+++ GIVEN DATA
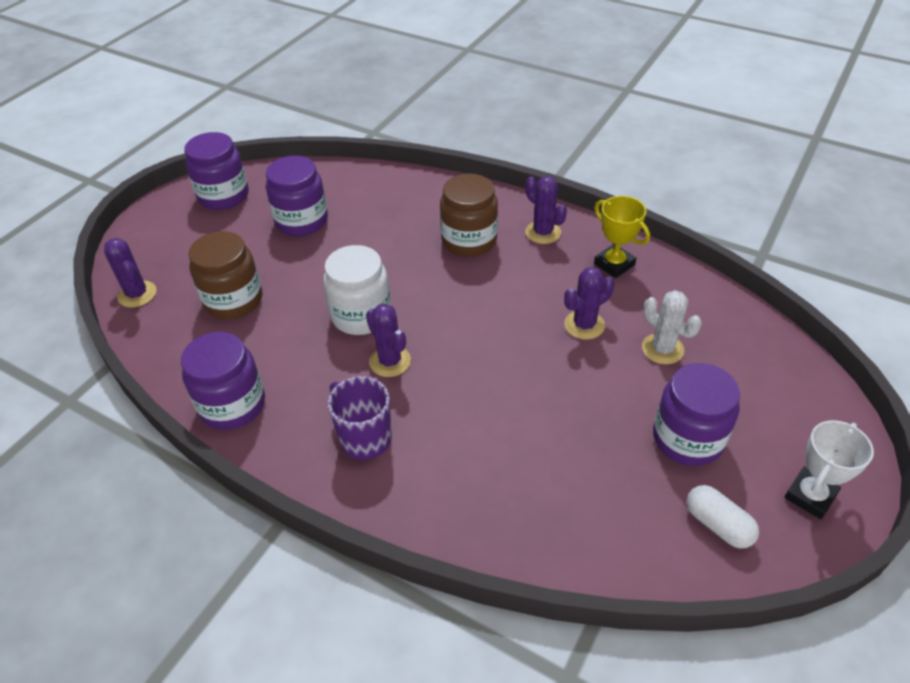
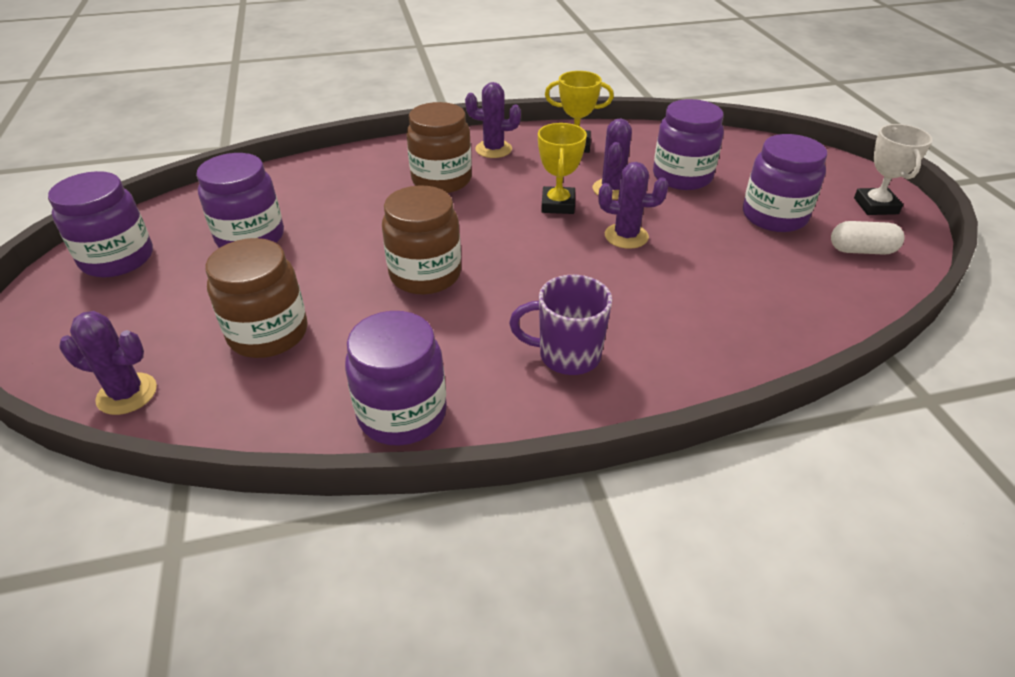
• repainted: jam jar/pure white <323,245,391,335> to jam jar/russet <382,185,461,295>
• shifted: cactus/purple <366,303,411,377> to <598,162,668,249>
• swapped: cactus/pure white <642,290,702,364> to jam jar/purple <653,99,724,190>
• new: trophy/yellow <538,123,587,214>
++++++
*TASK PROMPT*: Set down all of the material word for word, but keep each picture out.

*TASK RESULT*:
• repainted: jam jar/pure white <323,245,391,335> to jam jar/russet <382,185,461,295>
• shifted: cactus/purple <366,303,411,377> to <598,162,668,249>
• swapped: cactus/pure white <642,290,702,364> to jam jar/purple <653,99,724,190>
• new: trophy/yellow <538,123,587,214>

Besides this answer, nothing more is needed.